## Records
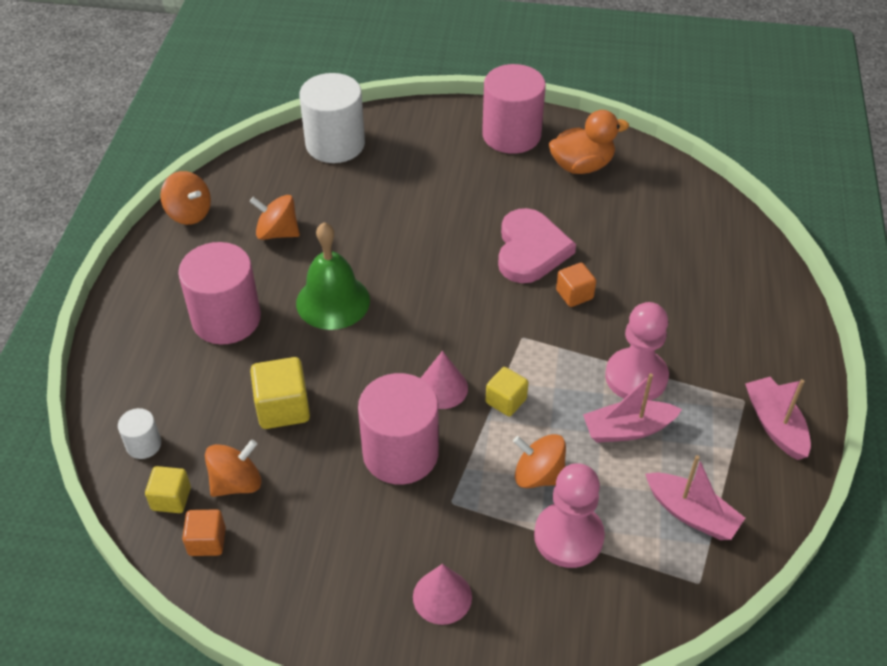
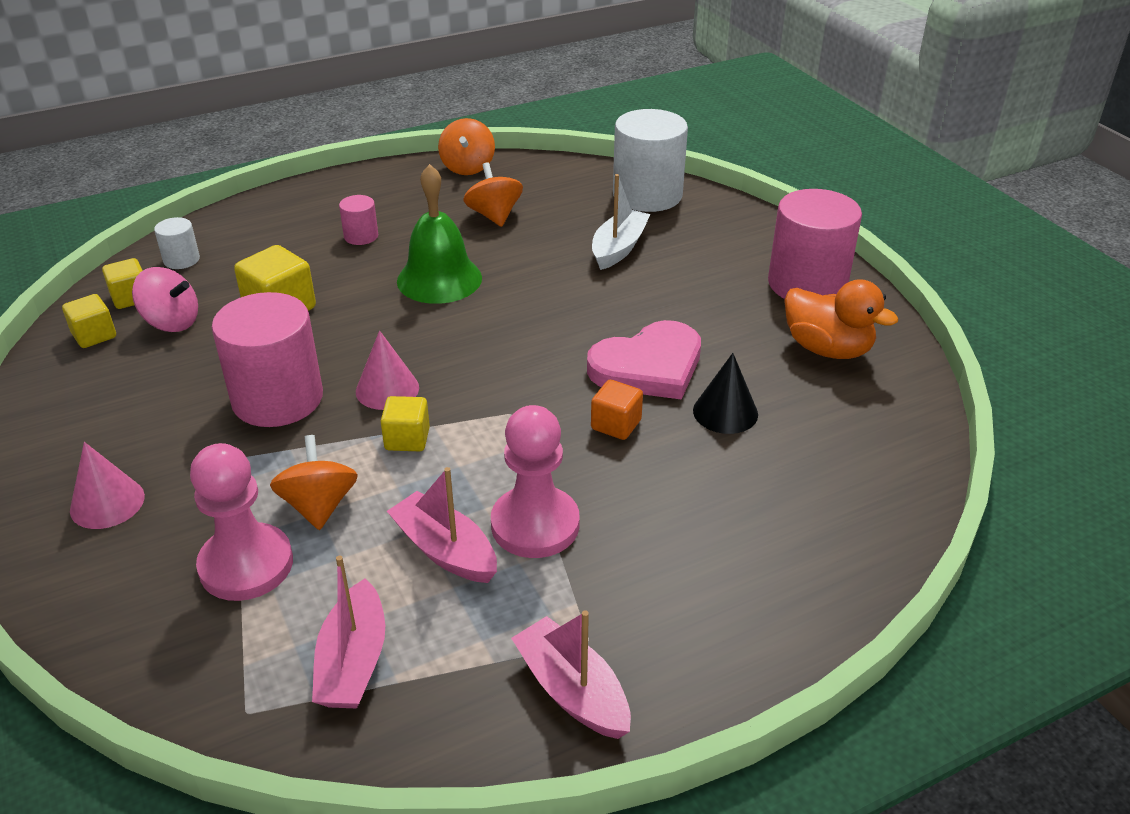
camera: 55 degrees right, 10 degrees down
(207, 541) = (94, 335): orange cube -> yellow cube
(226, 319) = (361, 236): pink cylinder -> pink cylinder, size x0.46
(236, 483) = (172, 322): orange spinning top -> pink spinning top
(387, 193) = (619, 248): none -> white boat
(602, 241) = (725, 412): none -> black cone
(775, 425) = (572, 690): pink boat -> pink boat turned 75 degrees counterclockwise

## Brief
Which of the lines in the material above contain "pink"? Copy each one out.

## Output of the exercise
(226, 319) = (361, 236): pink cylinder -> pink cylinder, size x0.46
(236, 483) = (172, 322): orange spinning top -> pink spinning top
(775, 425) = (572, 690): pink boat -> pink boat turned 75 degrees counterclockwise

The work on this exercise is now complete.